SHORT TASK: Return the lines of the records below as a JSON list of strings, one string per line, with blank lines omitted. Leave out the picture lines.

RECORDS TO PROCESS:
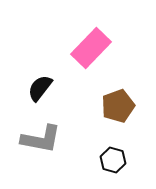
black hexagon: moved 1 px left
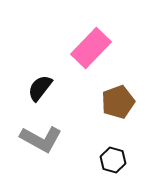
brown pentagon: moved 4 px up
gray L-shape: rotated 18 degrees clockwise
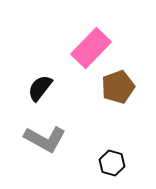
brown pentagon: moved 15 px up
gray L-shape: moved 4 px right
black hexagon: moved 1 px left, 3 px down
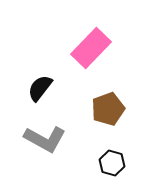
brown pentagon: moved 10 px left, 22 px down
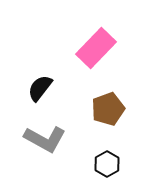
pink rectangle: moved 5 px right
black hexagon: moved 5 px left, 1 px down; rotated 15 degrees clockwise
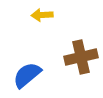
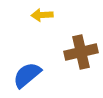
brown cross: moved 5 px up
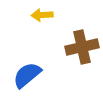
brown cross: moved 1 px right, 5 px up
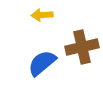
blue semicircle: moved 15 px right, 12 px up
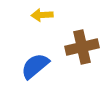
blue semicircle: moved 7 px left, 3 px down
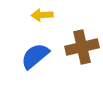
blue semicircle: moved 10 px up
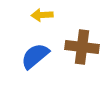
brown cross: rotated 20 degrees clockwise
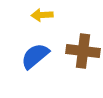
brown cross: moved 1 px right, 4 px down
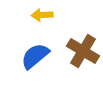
brown cross: rotated 24 degrees clockwise
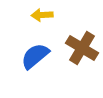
brown cross: moved 1 px left, 3 px up
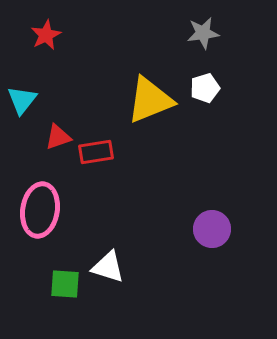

RESULT:
[
  "black hexagon: moved 1 px left",
  "brown pentagon: moved 4 px up",
  "gray L-shape: rotated 18 degrees clockwise",
  "brown pentagon: moved 15 px up",
  "gray L-shape: moved 4 px right",
  "black hexagon: moved 1 px left, 3 px down",
  "brown pentagon: moved 10 px left, 22 px down",
  "pink rectangle: moved 5 px right",
  "black hexagon: moved 5 px left, 1 px down; rotated 15 degrees clockwise",
  "brown cross: moved 5 px up",
  "brown cross: moved 1 px right, 5 px up",
  "blue semicircle: moved 15 px right, 12 px up",
  "blue semicircle: moved 7 px left, 3 px down",
  "blue semicircle: moved 10 px up",
  "brown cross: rotated 20 degrees clockwise",
  "brown cross: moved 1 px right, 4 px down",
  "brown cross: rotated 24 degrees clockwise",
  "brown cross: moved 1 px left, 3 px up"
]